━━━━━ Dataset records
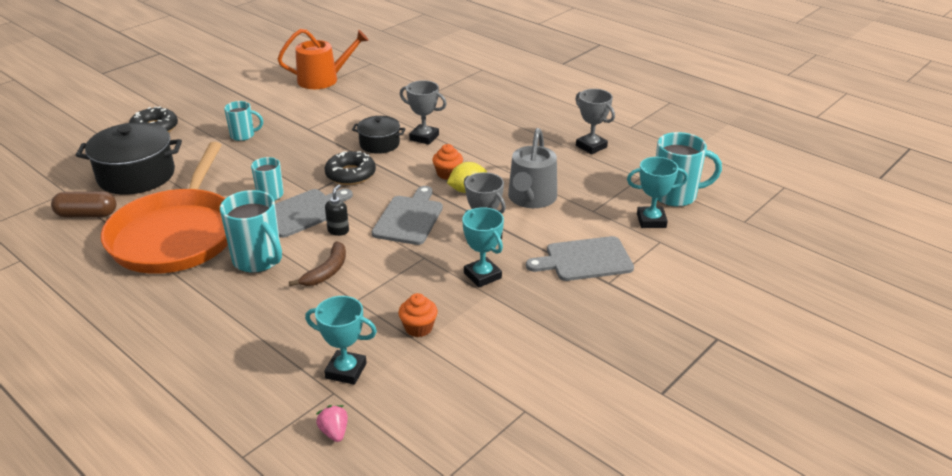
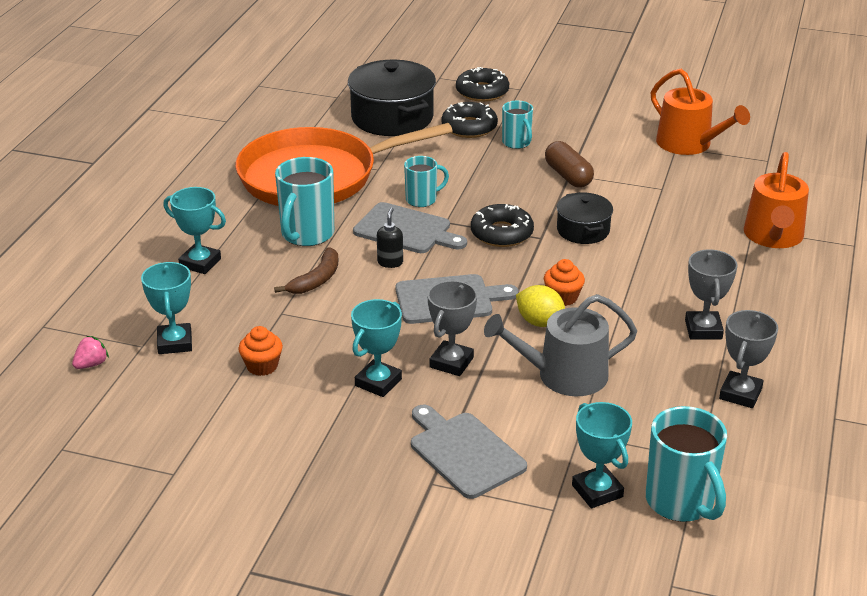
camera: 65 degrees right, 0 degrees up
(87, 214) = (311, 121): brown capsule -> brown capsule (568, 176)
(197, 147) = (469, 127): none -> black donut
(239, 329) = (200, 263): none -> turquoise trophy
(326, 271) = (316, 280): brown banana -> brown banana turned 60 degrees counterclockwise
(338, 231) = (390, 262): black soap dispenser -> black soap dispenser turned 75 degrees counterclockwise
(424, 137) = (628, 255): grey trophy -> grey trophy (703, 329)
(451, 88) = (773, 236): none -> orange watering can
━━━━━━━━━━
## [Task to complete]
Write out every entry above exactly as it stands, minus the pictures.

## [Answer]
camera: 65 degrees right, 0 degrees up
(87, 214) = (311, 121): brown capsule -> brown capsule (568, 176)
(197, 147) = (469, 127): none -> black donut
(239, 329) = (200, 263): none -> turquoise trophy
(326, 271) = (316, 280): brown banana -> brown banana turned 60 degrees counterclockwise
(338, 231) = (390, 262): black soap dispenser -> black soap dispenser turned 75 degrees counterclockwise
(424, 137) = (628, 255): grey trophy -> grey trophy (703, 329)
(451, 88) = (773, 236): none -> orange watering can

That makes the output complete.